** Material provided follows **
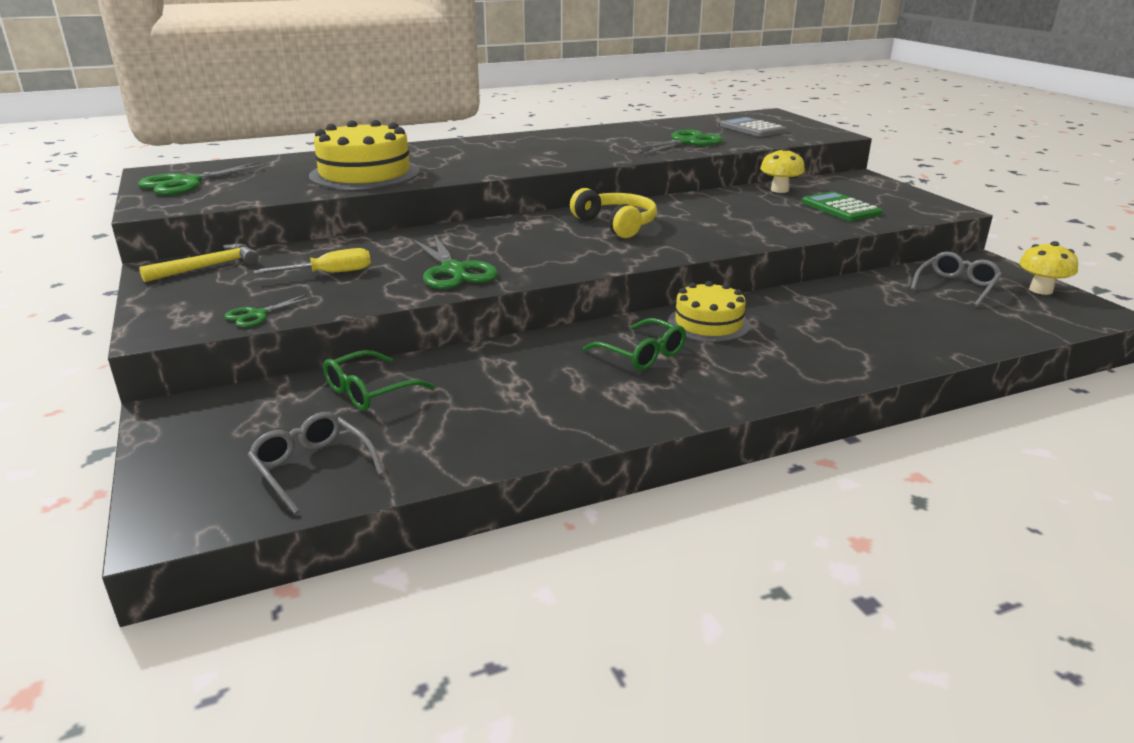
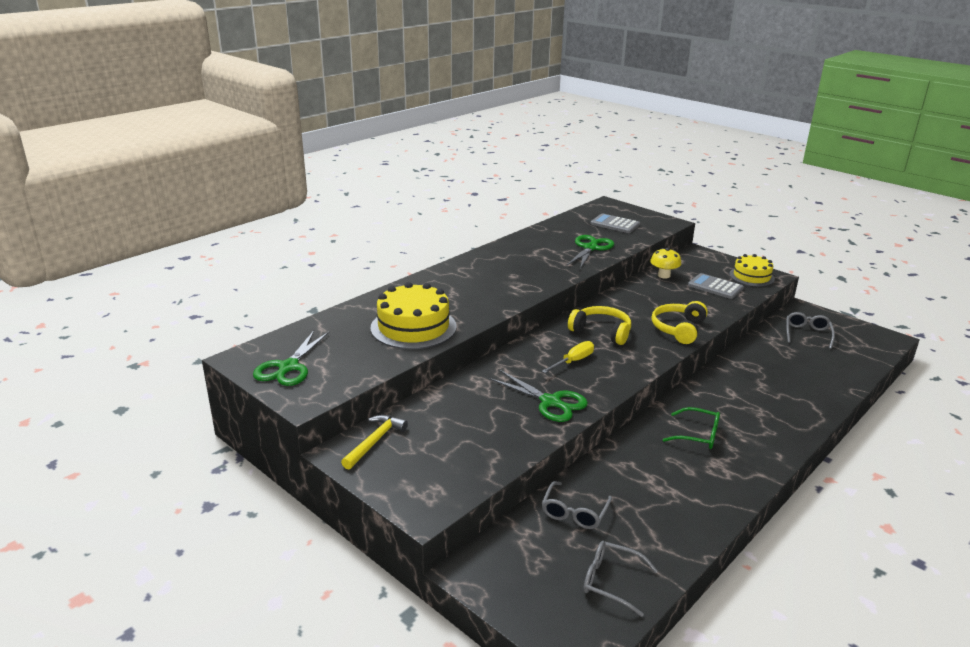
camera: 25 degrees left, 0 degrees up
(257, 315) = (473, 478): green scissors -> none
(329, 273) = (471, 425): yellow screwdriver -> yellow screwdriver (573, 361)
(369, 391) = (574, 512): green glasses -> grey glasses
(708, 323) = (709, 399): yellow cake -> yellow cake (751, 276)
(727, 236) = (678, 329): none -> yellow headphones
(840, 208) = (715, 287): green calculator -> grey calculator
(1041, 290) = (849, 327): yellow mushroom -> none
** End of Material provided **
** Material provided follows **
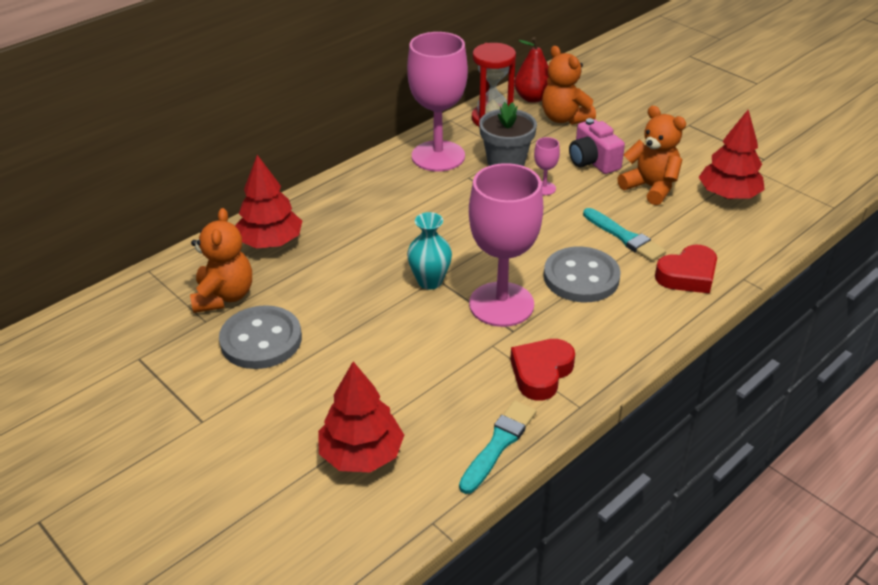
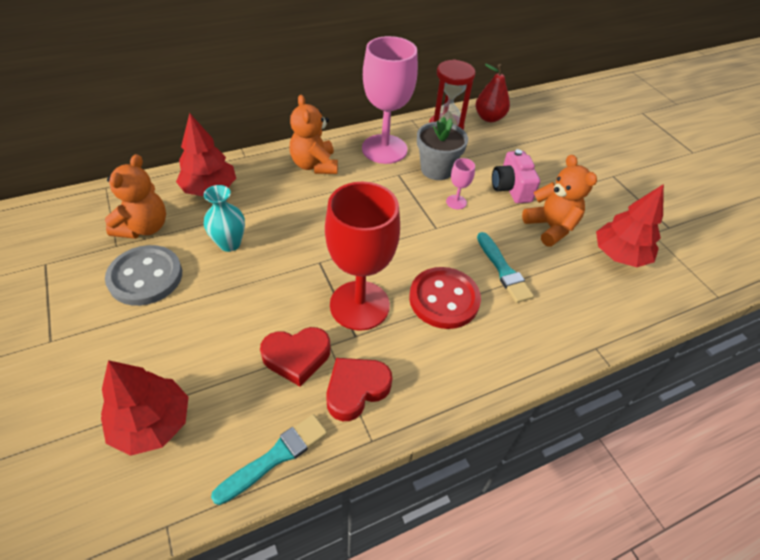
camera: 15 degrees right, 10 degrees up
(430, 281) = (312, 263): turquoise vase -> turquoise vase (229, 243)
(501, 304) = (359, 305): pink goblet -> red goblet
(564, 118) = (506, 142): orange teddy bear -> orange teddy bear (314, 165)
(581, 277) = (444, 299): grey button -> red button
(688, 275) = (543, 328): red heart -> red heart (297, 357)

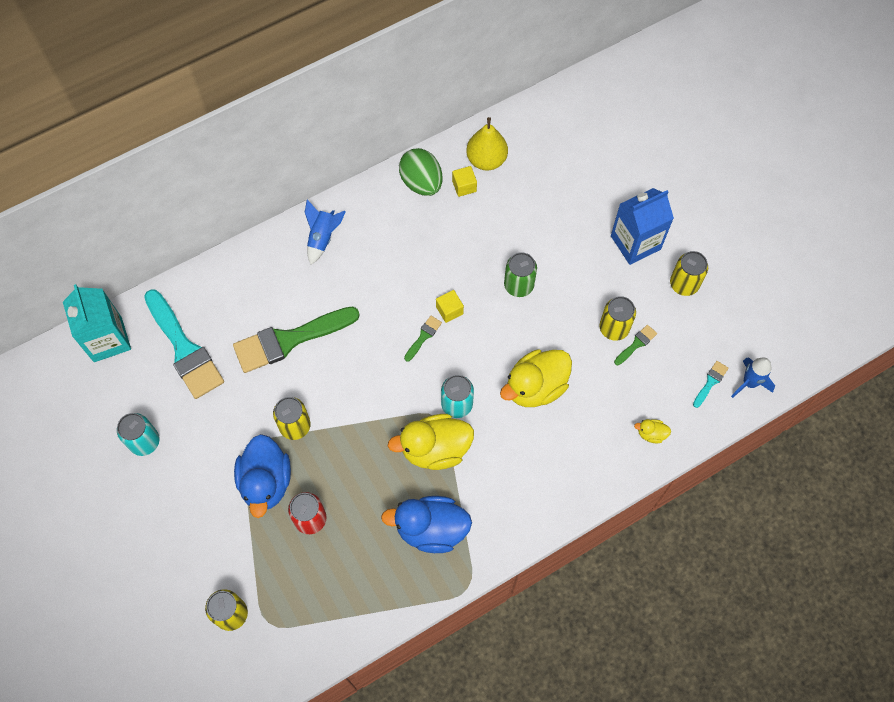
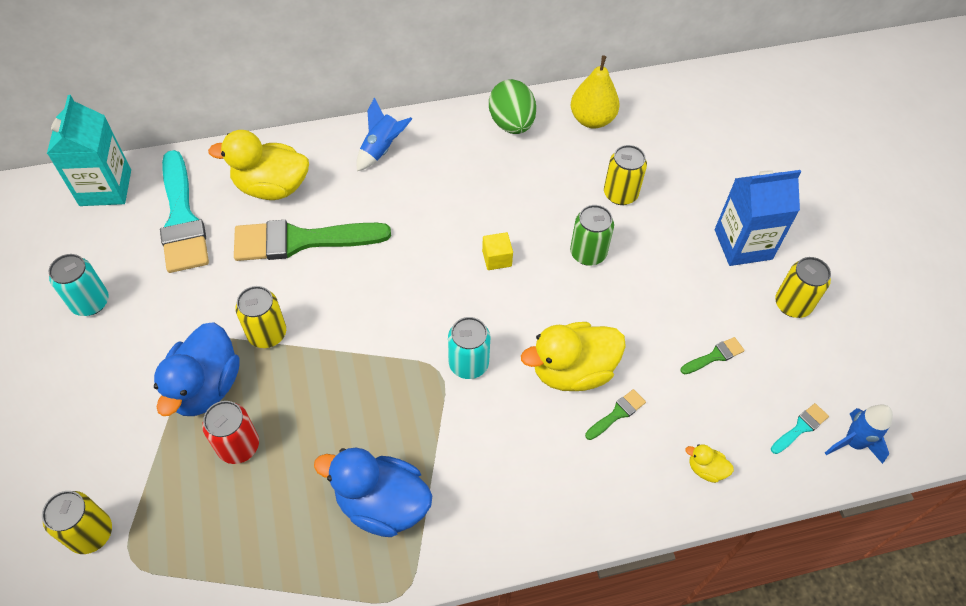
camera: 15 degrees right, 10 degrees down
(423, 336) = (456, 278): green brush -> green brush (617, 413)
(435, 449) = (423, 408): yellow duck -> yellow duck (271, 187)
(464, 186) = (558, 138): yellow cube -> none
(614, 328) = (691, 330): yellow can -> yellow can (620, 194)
** End of Material provided **
• Work instruction: Of the entries above, repeat exactly the lines from the line with "(329, 273) = (471, 425): yellow" through the line with "(1041, 290) = (849, 327): yellow", both of them included.

• Response area:
(329, 273) = (471, 425): yellow screwdriver -> yellow screwdriver (573, 361)
(369, 391) = (574, 512): green glasses -> grey glasses
(708, 323) = (709, 399): yellow cake -> yellow cake (751, 276)
(727, 236) = (678, 329): none -> yellow headphones
(840, 208) = (715, 287): green calculator -> grey calculator
(1041, 290) = (849, 327): yellow mushroom -> none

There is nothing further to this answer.